ASSIGNED TASK: From the line containing "R1: none -> 150 (N005, N011)" down to the last line of the entries, print each line exactly and leave the pictures out.

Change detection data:
^^^^

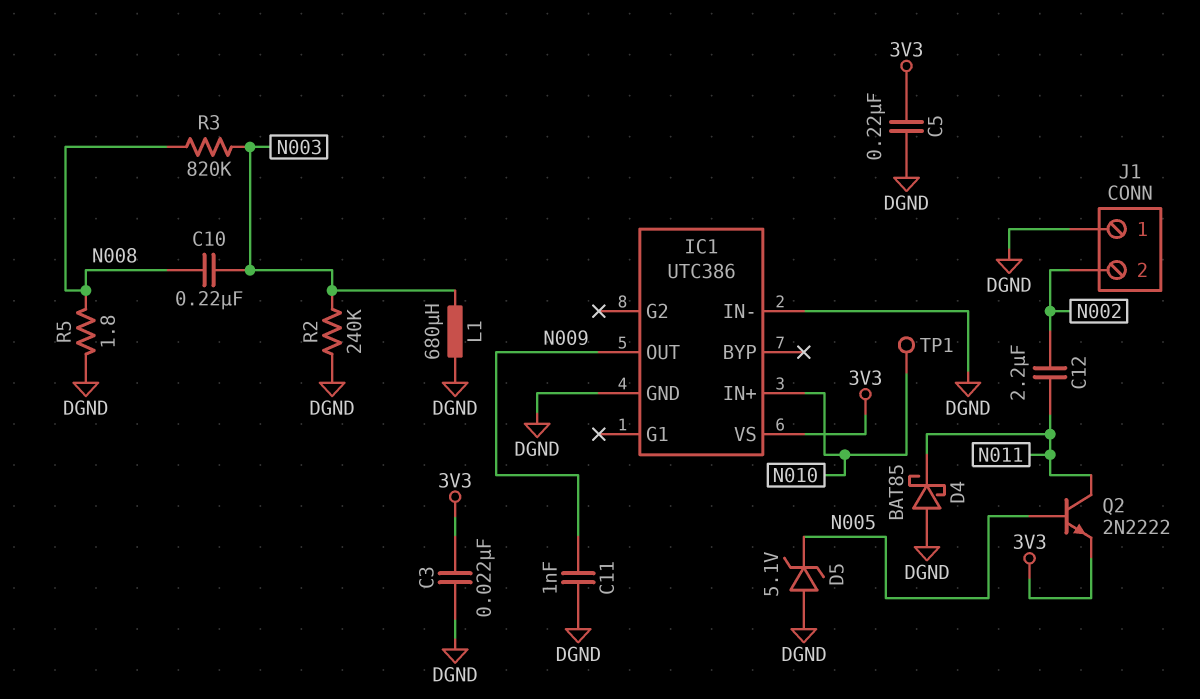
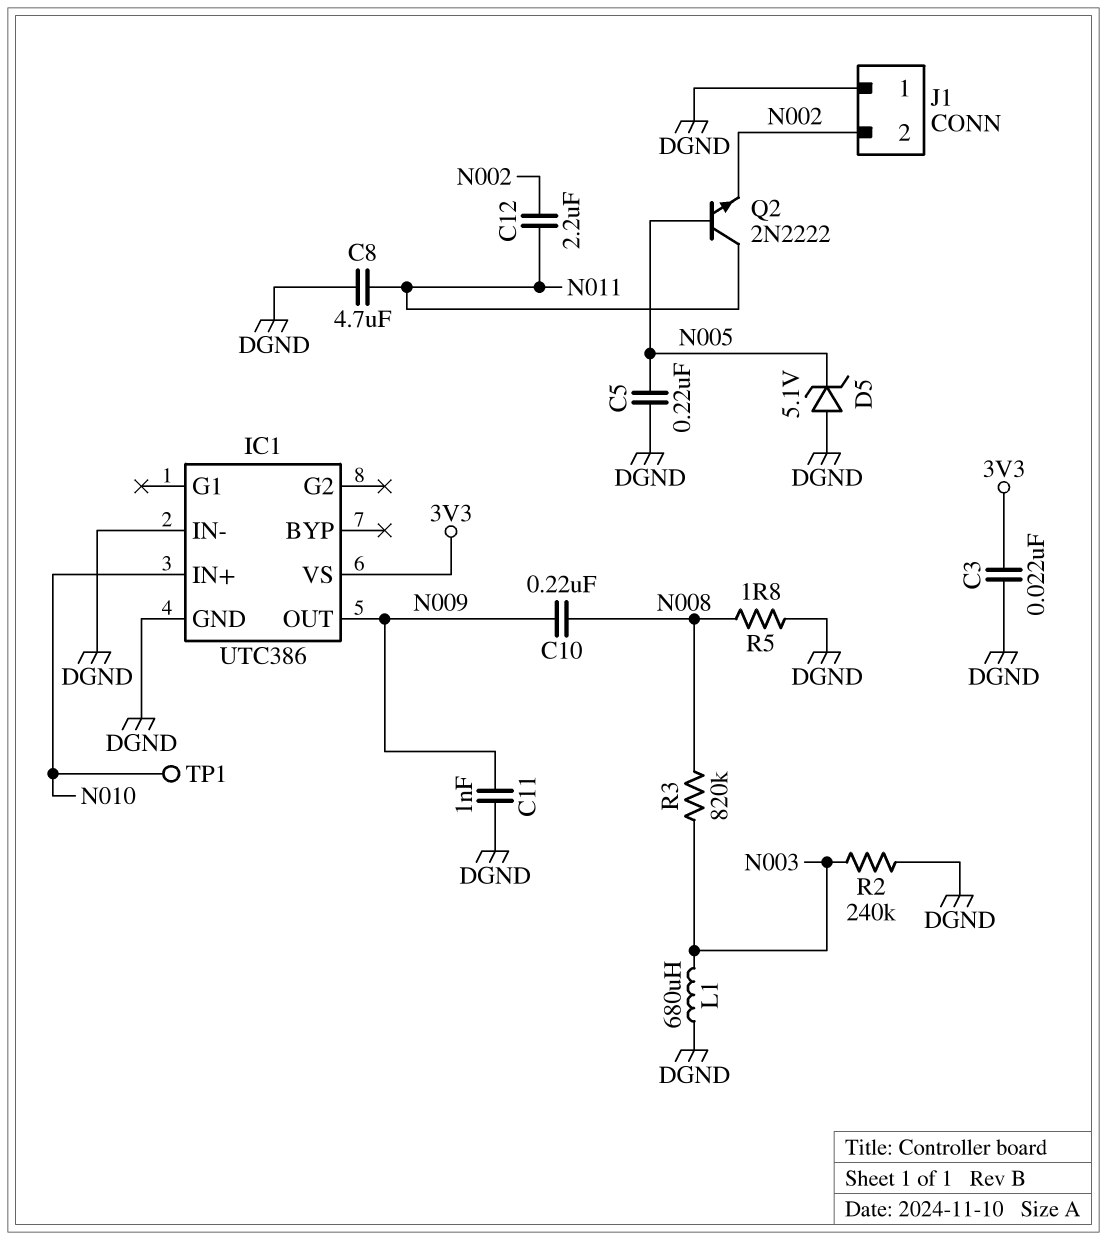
C5: 220nF (3V3, DGND) -> 220nF (DGND, N005)
C8: none -> 4.7uF (DGND, N011)
C10: 220nF (N003, N008) -> 220nF (N008, N009)
D4: schottky BAT85 (A DGND, K N011) -> none
Q2: NPN 2N2222 (B N005, C N011, E 3V3) -> NPN 2N2222 (B N005, C N011, E N002)

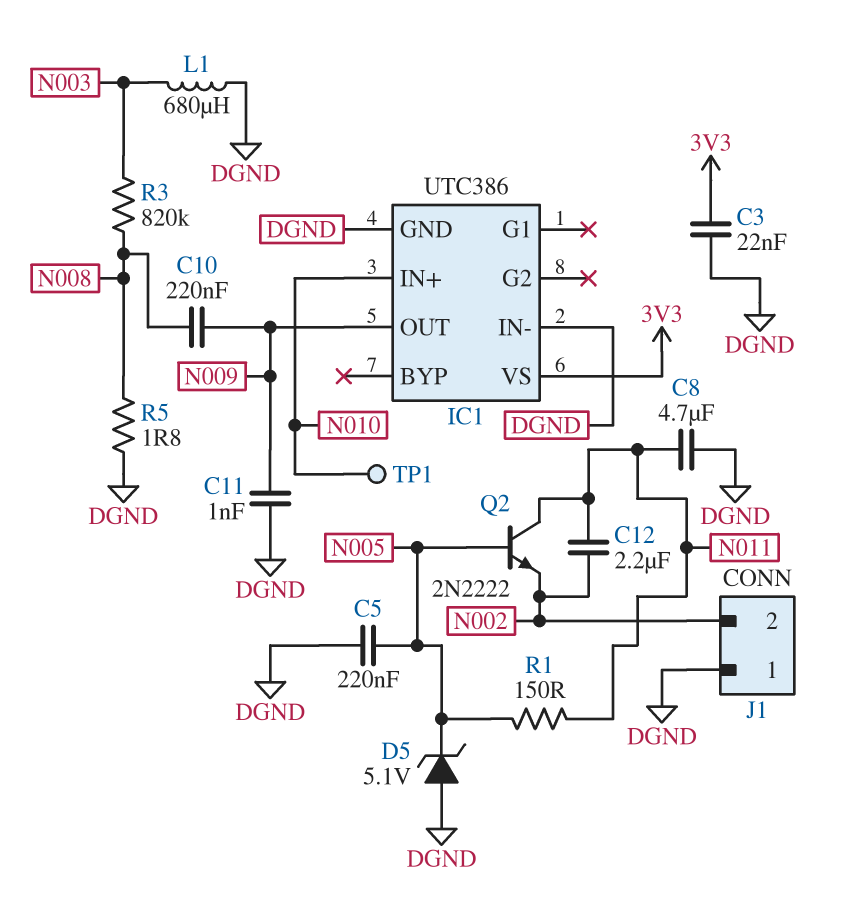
R1: none -> 150 (N005, N011)
R2: 240k (DGND, N003) -> none

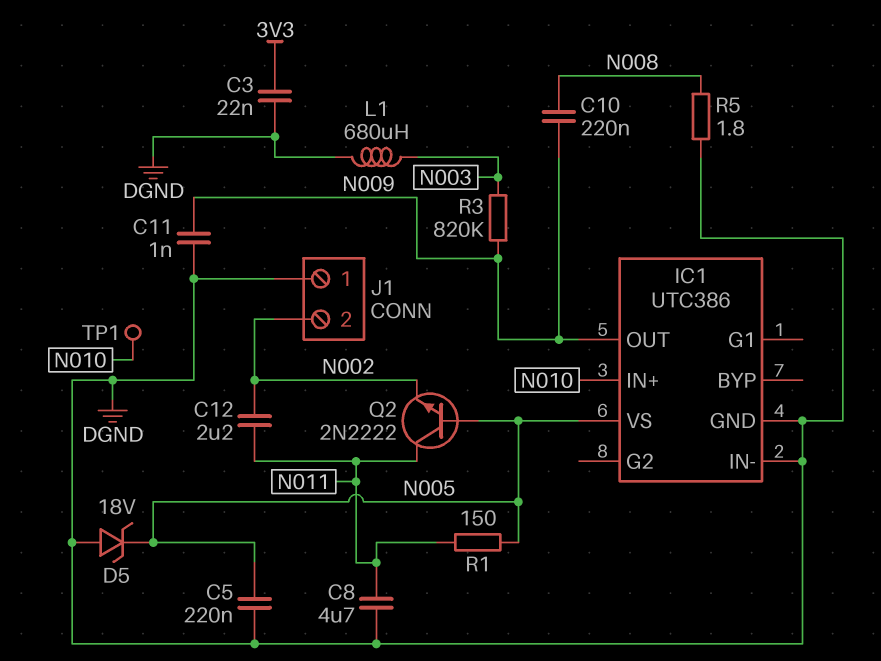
D5: zener 5.1V (A DGND, K N005) -> zener 18V (A DGND, K N005)
IC1 pin VS: 3V3 -> N005
R3: 820k (N003, N008) -> 820k (N003, N009)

^^^^

SOLUTION FOR THIS PROBLEM:
R1: none -> 150 (N005, N011)
R2: 240k (DGND, N003) -> none

D5: zener 5.1V (A DGND, K N005) -> zener 18V (A DGND, K N005)
IC1 pin VS: 3V3 -> N005
R3: 820k (N003, N008) -> 820k (N003, N009)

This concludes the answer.